BEGIN Material provided
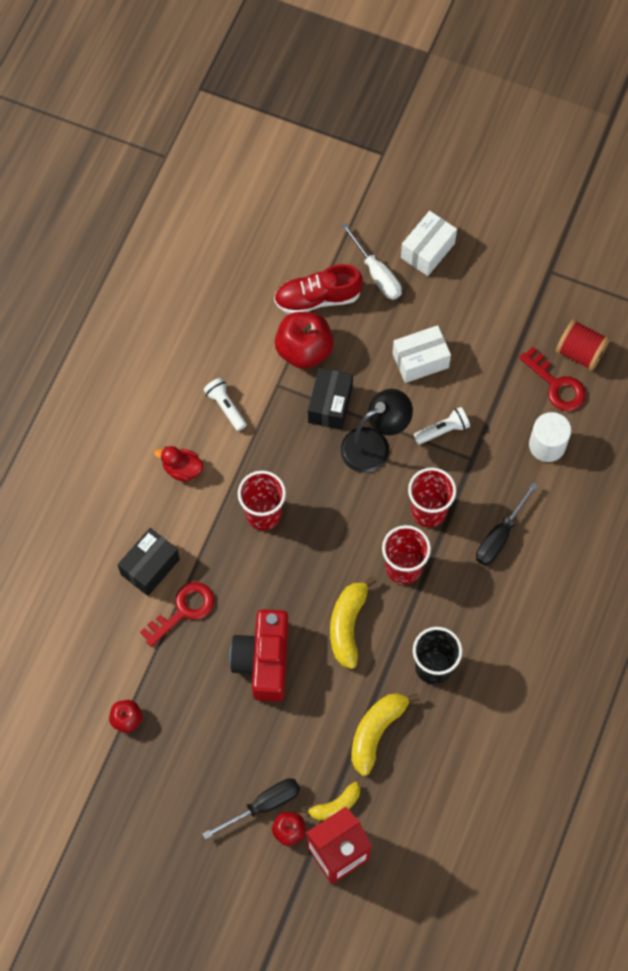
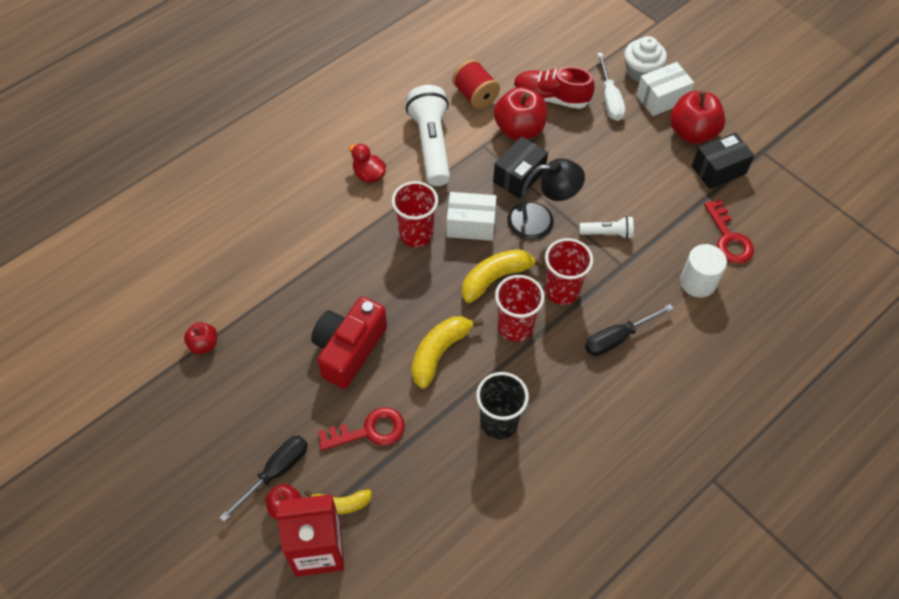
camera: 25 degrees right, 10 degrees down
black box [118,528,180,596] -> black box moved to [692,132,754,189]
red key [140,582,214,647] -> red key moved to [318,408,405,451]
black screwdriver [202,778,300,840] -> black screwdriver turned 45 degrees counterclockwise [219,435,308,522]
white flashlight [204,378,247,431] -> white flashlight [406,85,450,186], size x2.00
yellow banana [351,693,420,776] -> yellow banana moved to [462,249,545,303]
white box [392,325,451,383] -> white box moved to [447,192,497,241]
red spool [556,319,610,371] -> red spool moved to [452,59,500,109]
none -> white cupcake [624,36,667,82]
none -> red apple [670,91,725,144]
END Material provided
■ **Instructions for the task**:
The lines from the one with "red key [140,582,214,647]" through the final line of the data are to be reproduced exactly, both included, with no other lines.

■ **Response to the exercise**:
red key [140,582,214,647] -> red key moved to [318,408,405,451]
black screwdriver [202,778,300,840] -> black screwdriver turned 45 degrees counterclockwise [219,435,308,522]
white flashlight [204,378,247,431] -> white flashlight [406,85,450,186], size x2.00
yellow banana [351,693,420,776] -> yellow banana moved to [462,249,545,303]
white box [392,325,451,383] -> white box moved to [447,192,497,241]
red spool [556,319,610,371] -> red spool moved to [452,59,500,109]
none -> white cupcake [624,36,667,82]
none -> red apple [670,91,725,144]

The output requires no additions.